*Source data*
>>>
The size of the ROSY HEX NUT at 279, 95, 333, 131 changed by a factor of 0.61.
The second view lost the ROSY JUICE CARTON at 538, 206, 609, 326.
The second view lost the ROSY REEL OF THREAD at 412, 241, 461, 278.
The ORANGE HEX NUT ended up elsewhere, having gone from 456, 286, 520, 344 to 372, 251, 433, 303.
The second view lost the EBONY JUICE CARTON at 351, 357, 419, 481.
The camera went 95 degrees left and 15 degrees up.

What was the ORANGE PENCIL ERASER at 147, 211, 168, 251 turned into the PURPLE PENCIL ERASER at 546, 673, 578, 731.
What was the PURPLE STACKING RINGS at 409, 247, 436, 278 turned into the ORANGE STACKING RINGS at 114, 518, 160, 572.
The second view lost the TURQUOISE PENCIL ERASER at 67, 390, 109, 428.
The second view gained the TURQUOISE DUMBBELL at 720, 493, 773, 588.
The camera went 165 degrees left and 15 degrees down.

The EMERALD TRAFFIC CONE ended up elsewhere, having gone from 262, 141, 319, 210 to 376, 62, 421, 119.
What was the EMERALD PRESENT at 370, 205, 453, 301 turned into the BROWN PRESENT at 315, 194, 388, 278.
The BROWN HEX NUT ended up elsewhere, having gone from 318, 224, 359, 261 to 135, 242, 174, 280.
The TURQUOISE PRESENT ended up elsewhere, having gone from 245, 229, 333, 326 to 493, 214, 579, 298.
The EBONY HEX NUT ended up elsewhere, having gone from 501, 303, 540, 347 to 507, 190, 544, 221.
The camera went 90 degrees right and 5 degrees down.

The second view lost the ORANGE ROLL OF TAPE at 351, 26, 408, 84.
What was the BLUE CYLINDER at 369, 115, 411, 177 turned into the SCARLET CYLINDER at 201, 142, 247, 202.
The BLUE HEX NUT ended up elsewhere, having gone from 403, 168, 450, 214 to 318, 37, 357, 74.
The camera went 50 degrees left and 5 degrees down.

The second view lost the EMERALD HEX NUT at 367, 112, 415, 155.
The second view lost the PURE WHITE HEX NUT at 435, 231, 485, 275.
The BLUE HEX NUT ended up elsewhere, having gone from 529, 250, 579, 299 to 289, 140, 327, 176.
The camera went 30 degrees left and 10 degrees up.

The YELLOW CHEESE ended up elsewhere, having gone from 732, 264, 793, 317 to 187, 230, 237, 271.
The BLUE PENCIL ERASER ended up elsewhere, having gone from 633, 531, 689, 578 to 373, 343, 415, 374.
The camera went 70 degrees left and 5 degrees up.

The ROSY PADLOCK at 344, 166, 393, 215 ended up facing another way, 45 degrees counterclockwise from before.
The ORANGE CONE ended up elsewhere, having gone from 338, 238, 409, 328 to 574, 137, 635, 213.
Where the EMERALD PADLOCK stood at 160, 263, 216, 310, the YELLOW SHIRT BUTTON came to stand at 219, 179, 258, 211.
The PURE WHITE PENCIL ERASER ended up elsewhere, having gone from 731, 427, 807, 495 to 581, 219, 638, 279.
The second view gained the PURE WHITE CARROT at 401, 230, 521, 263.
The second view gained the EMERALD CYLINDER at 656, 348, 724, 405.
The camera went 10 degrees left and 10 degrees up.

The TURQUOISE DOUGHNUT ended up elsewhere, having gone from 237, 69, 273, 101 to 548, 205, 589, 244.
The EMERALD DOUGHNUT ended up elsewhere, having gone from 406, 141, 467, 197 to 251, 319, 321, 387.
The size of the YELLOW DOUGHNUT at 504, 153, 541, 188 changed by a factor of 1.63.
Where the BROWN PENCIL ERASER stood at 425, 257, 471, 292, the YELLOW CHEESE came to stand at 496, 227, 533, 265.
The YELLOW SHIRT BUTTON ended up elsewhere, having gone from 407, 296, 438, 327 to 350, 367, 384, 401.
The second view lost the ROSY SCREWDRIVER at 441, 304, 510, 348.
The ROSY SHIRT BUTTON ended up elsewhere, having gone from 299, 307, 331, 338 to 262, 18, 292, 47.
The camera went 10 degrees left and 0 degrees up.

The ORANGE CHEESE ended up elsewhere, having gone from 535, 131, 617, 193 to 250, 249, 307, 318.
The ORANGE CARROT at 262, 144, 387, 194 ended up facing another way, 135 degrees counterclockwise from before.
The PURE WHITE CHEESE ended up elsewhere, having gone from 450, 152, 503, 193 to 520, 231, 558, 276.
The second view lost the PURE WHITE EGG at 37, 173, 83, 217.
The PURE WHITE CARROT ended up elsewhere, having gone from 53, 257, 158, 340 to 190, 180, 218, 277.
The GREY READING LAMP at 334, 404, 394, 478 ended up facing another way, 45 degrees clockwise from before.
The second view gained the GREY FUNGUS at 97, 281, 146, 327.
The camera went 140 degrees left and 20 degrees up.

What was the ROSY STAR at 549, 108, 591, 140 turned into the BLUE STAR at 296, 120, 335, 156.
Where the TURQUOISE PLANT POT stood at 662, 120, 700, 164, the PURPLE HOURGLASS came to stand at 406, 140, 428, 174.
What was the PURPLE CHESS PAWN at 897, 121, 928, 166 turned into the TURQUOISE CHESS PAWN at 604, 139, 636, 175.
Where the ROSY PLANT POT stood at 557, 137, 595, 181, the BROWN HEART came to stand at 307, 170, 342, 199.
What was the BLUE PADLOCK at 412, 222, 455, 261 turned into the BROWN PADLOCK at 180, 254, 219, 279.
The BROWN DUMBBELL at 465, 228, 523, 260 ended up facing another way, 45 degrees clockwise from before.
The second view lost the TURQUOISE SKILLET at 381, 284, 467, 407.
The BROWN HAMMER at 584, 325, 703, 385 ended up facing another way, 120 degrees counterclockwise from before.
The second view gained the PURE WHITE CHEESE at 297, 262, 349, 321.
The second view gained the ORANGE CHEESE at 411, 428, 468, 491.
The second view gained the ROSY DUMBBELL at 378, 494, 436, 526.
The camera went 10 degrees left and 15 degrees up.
<<<
*Task details*
When a line of the data holds the string "CYLINDER", pick it out and copy it.

*Reply*
What was the BLUE CYLINDER at 369, 115, 411, 177 turned into the SCARLET CYLINDER at 201, 142, 247, 202.
The second view gained the EMERALD CYLINDER at 656, 348, 724, 405.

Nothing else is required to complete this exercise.